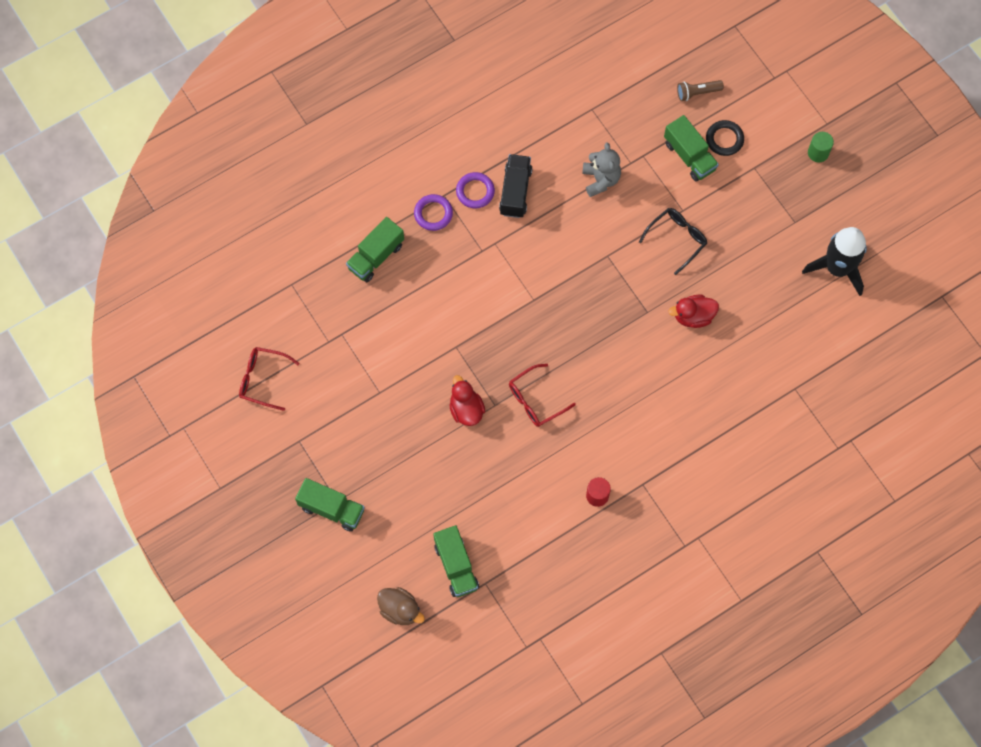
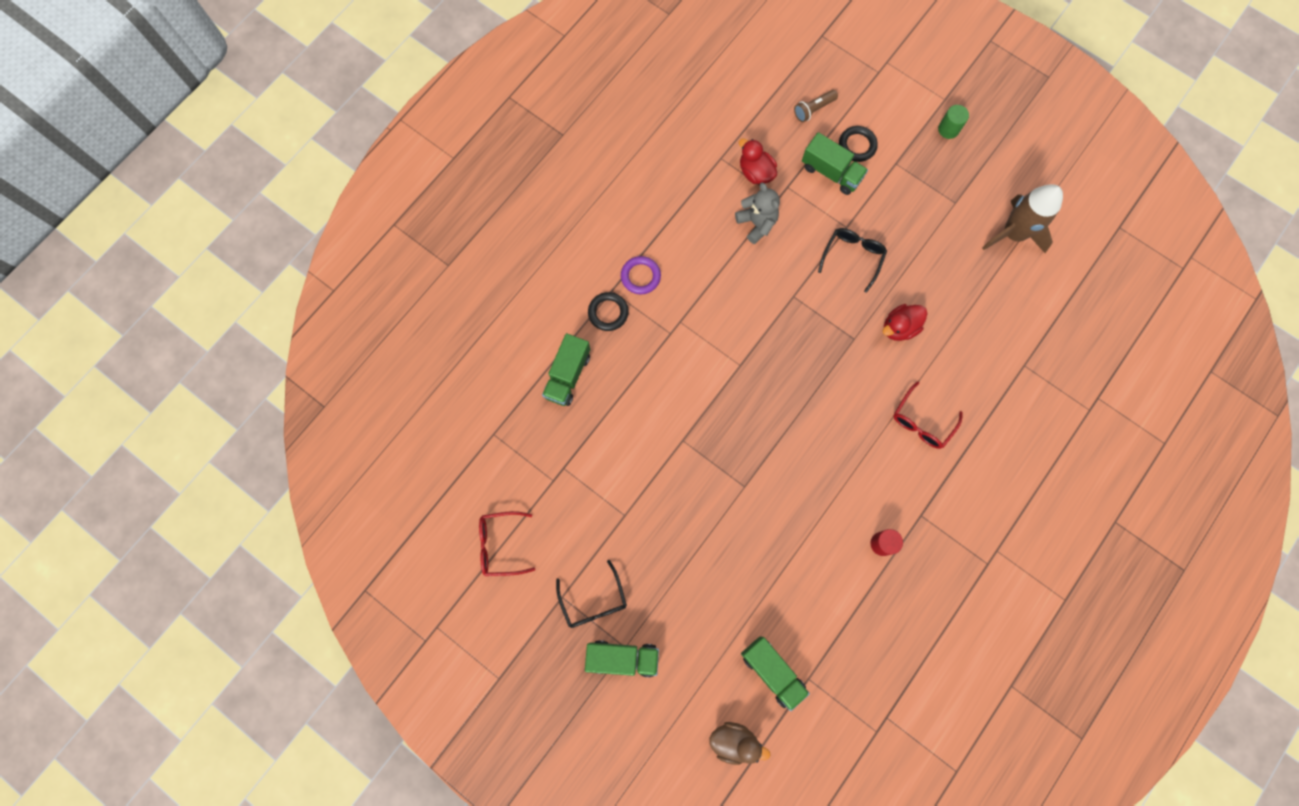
camera: 20 degrees left, 5 degrees up
purple ring [414,194,453,231] -> black ring [588,292,629,331]
red duck [449,375,485,426] -> red duck moved to [739,138,777,184]
black truck [499,154,533,218] -> none
red glasses [509,364,576,427] -> red glasses moved to [893,382,963,449]
black rocket [802,227,867,296] -> brown rocket [982,184,1063,253]
none -> black glasses [556,560,627,628]

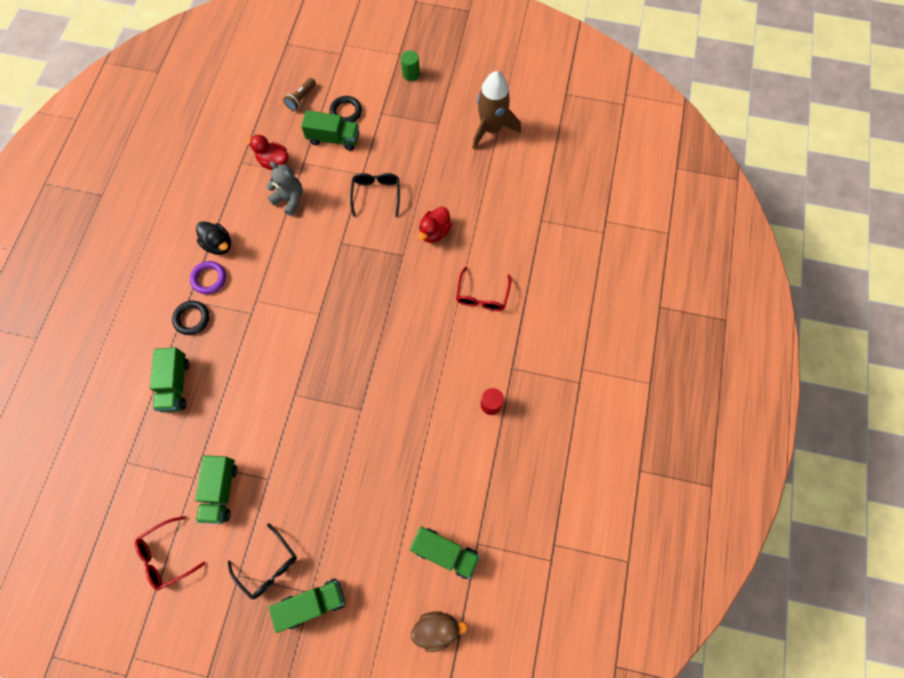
camera: 25 degrees left, 5 degrees down
none -> green truck [195,455,237,524]
none -> black duck [196,221,231,255]

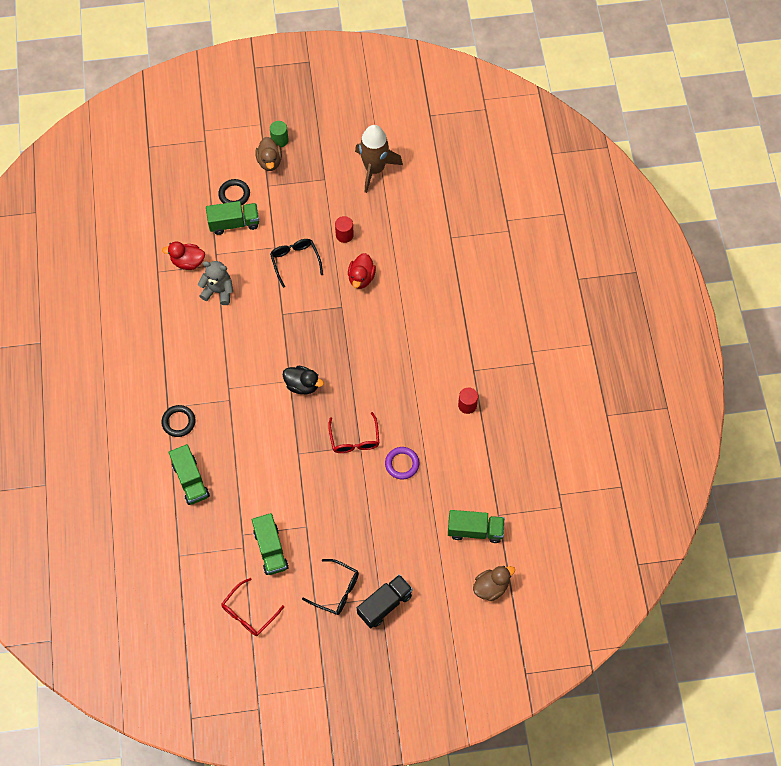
camera: 20 degrees left, 5 degrees down
purple ring [190,261,226,294] -> purple ring moved to [385,447,419,480]
black duck [196,221,231,255] -> black duck moved to [283,366,324,394]
green truck [269,579,345,633] -> black truck [357,574,413,628]
brown flashlight [284,78,316,111] -> none
red glasses [456,266,511,311] -> red glasses moved to [328,412,379,453]
none -> brown duck [255,137,282,171]
none -> red cylinder [335,216,354,243]

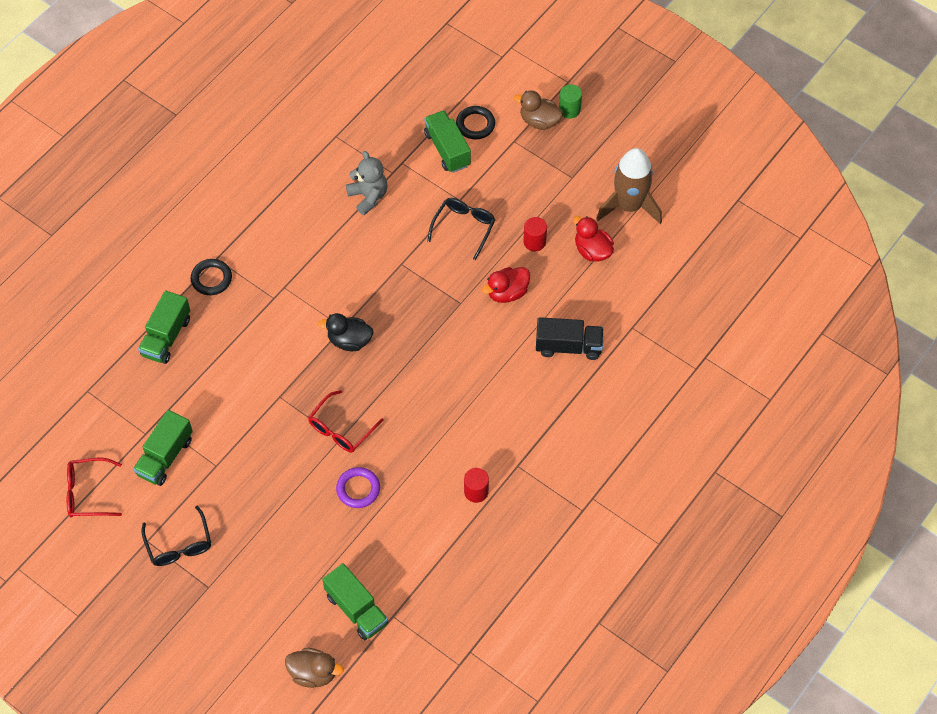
camera: 45 degrees right, 5 degrees down
red duck [162,241,205,270] -> red duck moved to [573,216,614,262]
green truck [206,201,259,235] -> green truck turned 150 degrees counterclockwise [424,110,471,173]
brown duck [255,137,282,171] -> brown duck turned 75 degrees clockwise [514,90,563,130]
black duck [283,366,324,394] -> black duck turned 120 degrees clockwise [318,313,373,351]
black truck [357,574,413,628] -> black truck moved to [536,317,604,360]

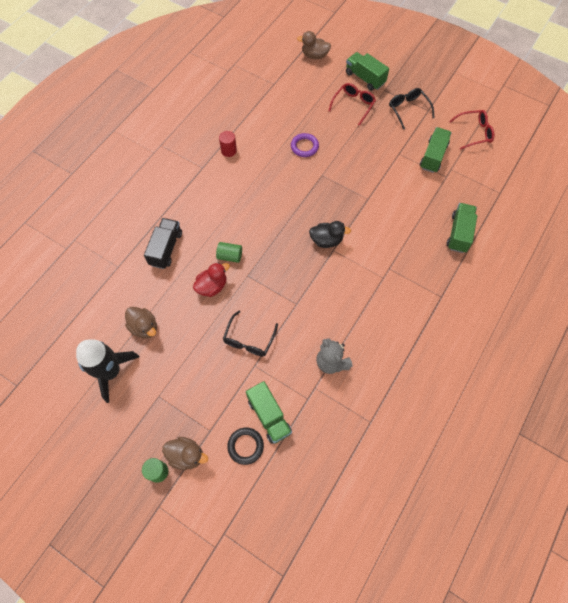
camera: 175 degrees right, 5 degrees up
black ring [191,259,232,295] -> none
red glasses [308,390,384,453] -> red glasses moved to [328,83,376,126]
green truck [322,563,388,640] -> green truck moved to [346,52,389,91]
red cylinder [523,217,547,251] -> none
black truck [536,317,604,360] -> black truck turned 105 degrees clockwise [144,218,182,269]
red duck [573,216,614,262] -> brown duck [125,307,157,339]
brown rocket [596,148,662,224] -> black rocket [76,340,140,403]
none -> green cylinder [216,242,242,263]

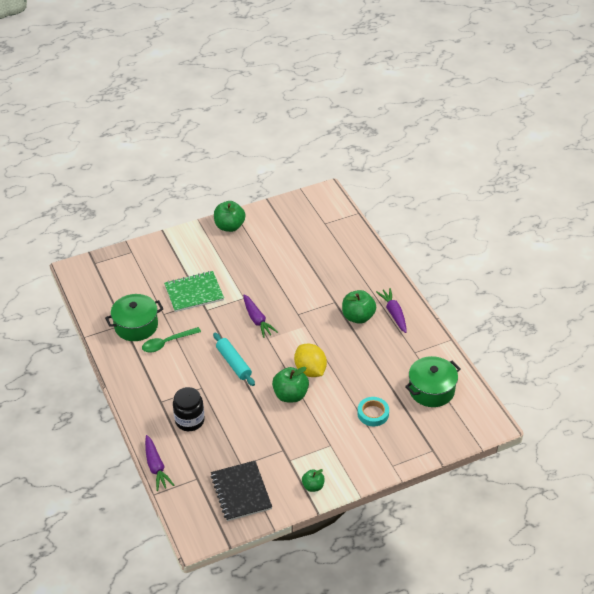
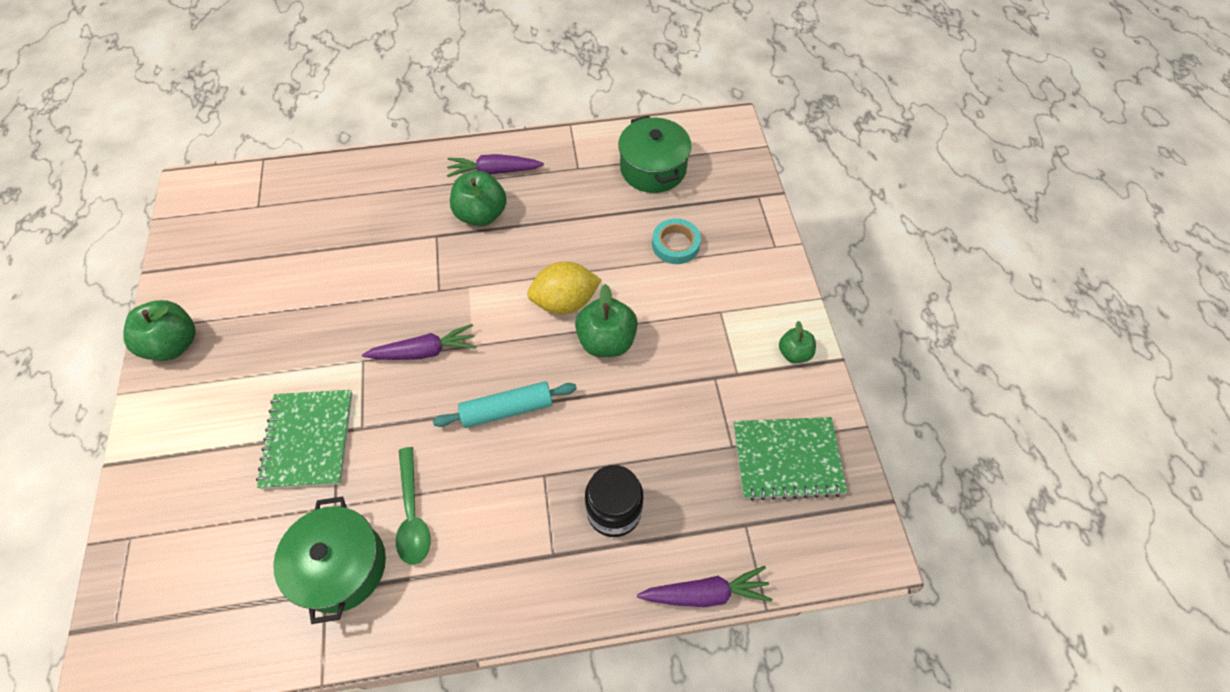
camera: 75 degrees left, 15 degrees up
black notebook [211,461,272,521] -> green notebook [734,417,847,501]

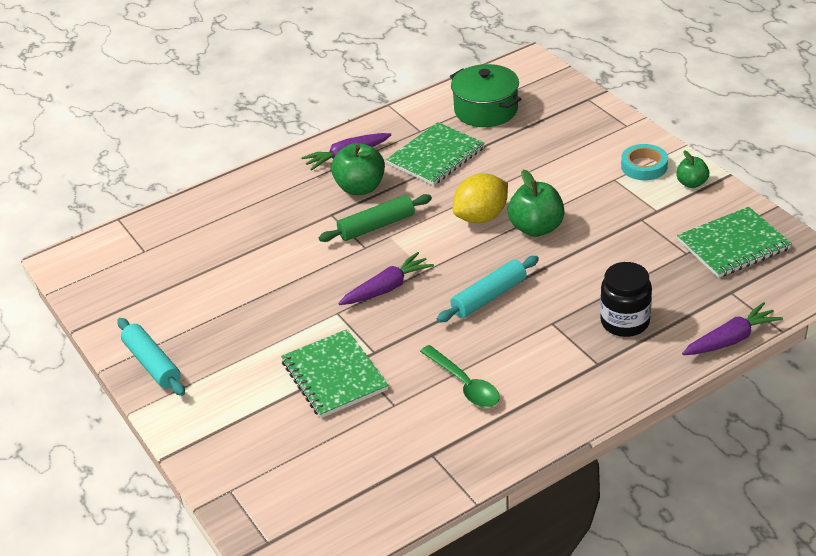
camera: 20 degrees left, 20 degrees down
green apple [123,300,196,361] -> turquoise rolling pin [117,318,185,396]
green pot [273,497,386,624] -> none
turquoise tape [652,218,701,264] -> turquoise tape moved to [621,144,668,180]
none -> green rolling pin [319,194,432,242]
none -> green notebook [386,122,485,186]

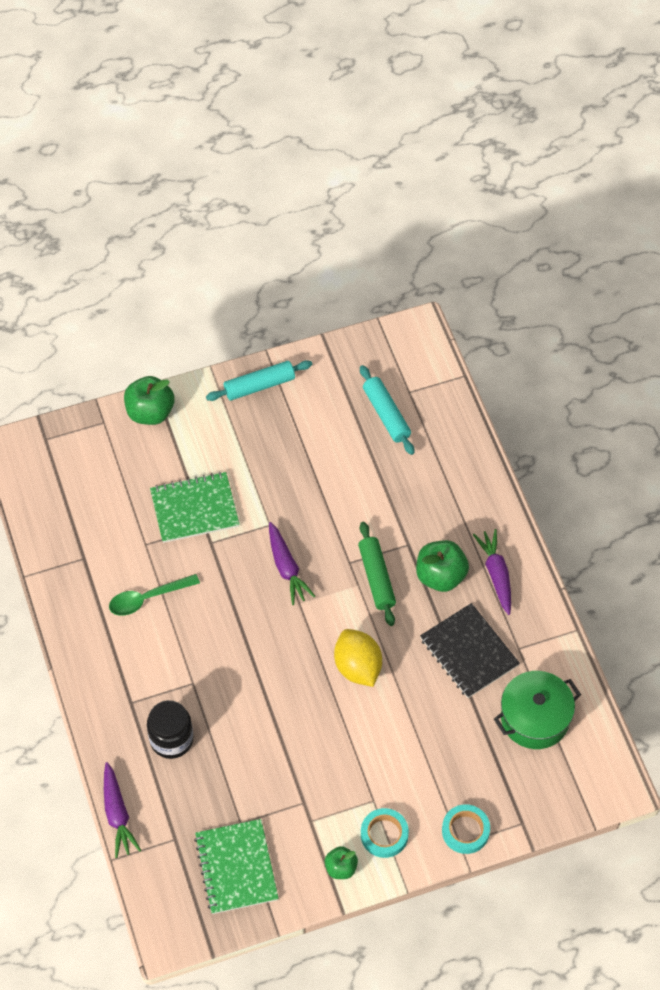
camera: 100 degrees right, 20 degrees up
green notebook [386,122,485,186] -> black notebook [420,603,520,698]
turquoise rolling pin [437,256,539,323] -> turquoise rolling pin moved to [360,365,415,455]
green apple [508,170,565,237] -> green apple moved to [124,376,174,425]
none -> turquoise tape [442,804,490,854]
* * *
• **ACTION ITEM**
Text only, no pictures: please print exactly the lines above from the line with "camera: 25 degrees left, 5 degrees down" up to and including the line with "brown flashlight [284,78,316,111] -> none", and nothing else.

• **TASK ANSWER**
camera: 25 degrees left, 5 degrees down
none -> green truck [195,455,237,524]
none -> black duck [196,221,231,255]

camera: 20 degrees left, 5 degrees down
purple ring [190,261,226,294] -> purple ring moved to [385,447,419,480]
black duck [196,221,231,255] -> black duck moved to [283,366,324,394]
green truck [269,579,345,633] -> black truck [357,574,413,628]
brown flashlight [284,78,316,111] -> none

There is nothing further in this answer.